> Brief
From the data below, copy out every line in which the word "COIL" occurs.

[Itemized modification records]

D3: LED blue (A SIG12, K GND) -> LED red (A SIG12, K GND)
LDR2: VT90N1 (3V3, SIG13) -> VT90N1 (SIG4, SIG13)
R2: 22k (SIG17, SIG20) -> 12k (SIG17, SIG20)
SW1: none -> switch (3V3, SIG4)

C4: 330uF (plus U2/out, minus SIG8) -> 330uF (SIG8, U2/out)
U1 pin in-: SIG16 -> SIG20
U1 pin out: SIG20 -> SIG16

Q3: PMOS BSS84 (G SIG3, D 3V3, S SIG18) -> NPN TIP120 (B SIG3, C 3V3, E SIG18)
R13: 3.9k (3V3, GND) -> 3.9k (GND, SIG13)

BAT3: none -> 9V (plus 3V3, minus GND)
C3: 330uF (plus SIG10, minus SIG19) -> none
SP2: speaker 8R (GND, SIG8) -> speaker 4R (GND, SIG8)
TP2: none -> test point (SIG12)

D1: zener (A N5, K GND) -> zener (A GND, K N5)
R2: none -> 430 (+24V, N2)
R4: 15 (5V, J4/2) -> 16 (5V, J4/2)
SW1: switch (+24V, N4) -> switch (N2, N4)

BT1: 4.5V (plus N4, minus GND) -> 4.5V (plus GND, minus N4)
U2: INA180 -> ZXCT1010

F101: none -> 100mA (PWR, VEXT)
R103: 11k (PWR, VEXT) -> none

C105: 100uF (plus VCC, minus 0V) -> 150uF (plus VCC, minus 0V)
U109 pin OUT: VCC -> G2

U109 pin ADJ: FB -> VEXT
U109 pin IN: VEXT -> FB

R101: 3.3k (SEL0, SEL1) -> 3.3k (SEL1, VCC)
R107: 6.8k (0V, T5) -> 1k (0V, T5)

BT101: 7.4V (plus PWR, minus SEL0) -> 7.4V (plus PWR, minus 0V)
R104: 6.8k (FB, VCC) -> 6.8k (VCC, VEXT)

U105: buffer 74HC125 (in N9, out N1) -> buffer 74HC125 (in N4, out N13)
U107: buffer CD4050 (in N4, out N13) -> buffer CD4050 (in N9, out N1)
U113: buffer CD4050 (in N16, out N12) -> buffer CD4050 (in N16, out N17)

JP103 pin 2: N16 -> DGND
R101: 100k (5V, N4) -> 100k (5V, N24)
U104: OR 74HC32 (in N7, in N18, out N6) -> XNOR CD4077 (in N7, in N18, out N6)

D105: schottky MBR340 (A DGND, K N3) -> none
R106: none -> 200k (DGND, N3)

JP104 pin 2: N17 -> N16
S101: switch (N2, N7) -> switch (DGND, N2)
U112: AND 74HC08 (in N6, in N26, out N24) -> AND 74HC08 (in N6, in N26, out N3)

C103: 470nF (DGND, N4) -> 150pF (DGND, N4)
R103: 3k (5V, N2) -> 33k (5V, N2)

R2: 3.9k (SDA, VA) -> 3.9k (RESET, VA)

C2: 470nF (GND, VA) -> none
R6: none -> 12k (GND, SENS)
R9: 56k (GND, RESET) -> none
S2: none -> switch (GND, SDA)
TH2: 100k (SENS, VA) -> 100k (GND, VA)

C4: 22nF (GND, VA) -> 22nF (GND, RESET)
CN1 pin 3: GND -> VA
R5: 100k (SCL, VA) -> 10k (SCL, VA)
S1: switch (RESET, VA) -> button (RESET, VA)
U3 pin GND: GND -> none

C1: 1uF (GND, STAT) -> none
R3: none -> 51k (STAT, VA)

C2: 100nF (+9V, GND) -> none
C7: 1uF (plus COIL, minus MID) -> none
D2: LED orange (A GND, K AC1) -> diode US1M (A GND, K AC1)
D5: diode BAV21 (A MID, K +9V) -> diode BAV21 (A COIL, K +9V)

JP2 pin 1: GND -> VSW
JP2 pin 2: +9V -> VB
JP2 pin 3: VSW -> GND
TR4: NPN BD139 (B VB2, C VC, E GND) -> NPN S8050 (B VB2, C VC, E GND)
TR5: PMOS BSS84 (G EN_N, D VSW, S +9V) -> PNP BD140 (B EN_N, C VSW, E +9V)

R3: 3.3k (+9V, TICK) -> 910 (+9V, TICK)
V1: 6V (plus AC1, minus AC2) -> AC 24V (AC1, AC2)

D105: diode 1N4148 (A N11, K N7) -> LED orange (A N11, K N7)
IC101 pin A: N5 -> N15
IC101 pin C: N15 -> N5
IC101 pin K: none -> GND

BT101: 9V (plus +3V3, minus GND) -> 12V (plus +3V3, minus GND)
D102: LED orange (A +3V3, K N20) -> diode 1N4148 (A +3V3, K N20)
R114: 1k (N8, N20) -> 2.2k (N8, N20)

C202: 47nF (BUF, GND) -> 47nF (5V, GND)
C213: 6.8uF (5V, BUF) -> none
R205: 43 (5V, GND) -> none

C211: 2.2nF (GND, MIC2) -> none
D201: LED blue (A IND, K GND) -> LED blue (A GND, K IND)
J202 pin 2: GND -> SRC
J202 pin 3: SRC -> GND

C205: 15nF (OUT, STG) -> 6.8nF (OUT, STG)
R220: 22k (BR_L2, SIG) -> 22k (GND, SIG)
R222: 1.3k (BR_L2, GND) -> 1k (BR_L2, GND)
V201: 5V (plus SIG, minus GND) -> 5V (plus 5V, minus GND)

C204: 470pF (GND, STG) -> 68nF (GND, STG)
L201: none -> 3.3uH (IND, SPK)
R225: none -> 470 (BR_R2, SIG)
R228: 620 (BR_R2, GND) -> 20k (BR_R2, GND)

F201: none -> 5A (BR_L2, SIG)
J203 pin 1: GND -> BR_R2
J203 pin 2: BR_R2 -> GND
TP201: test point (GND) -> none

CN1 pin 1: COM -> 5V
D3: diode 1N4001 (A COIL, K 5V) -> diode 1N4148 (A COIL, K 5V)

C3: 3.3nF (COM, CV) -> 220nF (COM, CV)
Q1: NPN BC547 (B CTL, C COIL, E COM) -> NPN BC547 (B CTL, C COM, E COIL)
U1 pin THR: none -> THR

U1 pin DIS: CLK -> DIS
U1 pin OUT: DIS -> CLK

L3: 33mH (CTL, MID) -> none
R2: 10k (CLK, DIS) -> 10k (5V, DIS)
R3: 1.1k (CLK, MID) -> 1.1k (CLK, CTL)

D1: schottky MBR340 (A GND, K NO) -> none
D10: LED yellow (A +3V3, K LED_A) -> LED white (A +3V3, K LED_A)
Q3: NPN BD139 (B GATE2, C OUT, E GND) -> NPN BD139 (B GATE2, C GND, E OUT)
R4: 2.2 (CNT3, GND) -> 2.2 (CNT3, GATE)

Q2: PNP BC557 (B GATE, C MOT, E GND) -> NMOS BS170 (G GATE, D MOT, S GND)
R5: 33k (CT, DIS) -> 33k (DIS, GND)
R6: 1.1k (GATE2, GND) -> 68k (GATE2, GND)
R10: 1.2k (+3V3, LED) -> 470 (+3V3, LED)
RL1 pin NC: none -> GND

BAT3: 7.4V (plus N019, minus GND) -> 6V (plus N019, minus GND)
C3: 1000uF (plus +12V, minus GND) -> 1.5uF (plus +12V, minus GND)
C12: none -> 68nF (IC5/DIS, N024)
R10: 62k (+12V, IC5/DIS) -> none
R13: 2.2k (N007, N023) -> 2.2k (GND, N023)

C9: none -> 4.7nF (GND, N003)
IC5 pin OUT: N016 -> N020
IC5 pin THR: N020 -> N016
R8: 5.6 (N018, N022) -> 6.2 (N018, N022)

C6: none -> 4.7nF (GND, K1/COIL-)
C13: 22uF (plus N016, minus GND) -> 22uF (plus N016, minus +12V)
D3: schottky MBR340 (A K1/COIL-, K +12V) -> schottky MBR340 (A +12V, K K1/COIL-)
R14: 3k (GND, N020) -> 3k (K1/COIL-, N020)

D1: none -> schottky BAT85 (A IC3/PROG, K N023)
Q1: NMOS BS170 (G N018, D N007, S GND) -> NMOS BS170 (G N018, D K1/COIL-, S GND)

> Expected answer
C7: 1uF (plus COIL, minus MID) -> none
D5: diode BAV21 (A MID, K +9V) -> diode BAV21 (A COIL, K +9V)
D3: diode 1N4001 (A COIL, K 5V) -> diode 1N4148 (A COIL, K 5V)
Q1: NPN BC547 (B CTL, C COIL, E COM) -> NPN BC547 (B CTL, C COM, E COIL)
C6: none -> 4.7nF (GND, K1/COIL-)
D3: schottky MBR340 (A K1/COIL-, K +12V) -> schottky MBR340 (A +12V, K K1/COIL-)
R14: 3k (GND, N020) -> 3k (K1/COIL-, N020)
Q1: NMOS BS170 (G N018, D N007, S GND) -> NMOS BS170 (G N018, D K1/COIL-, S GND)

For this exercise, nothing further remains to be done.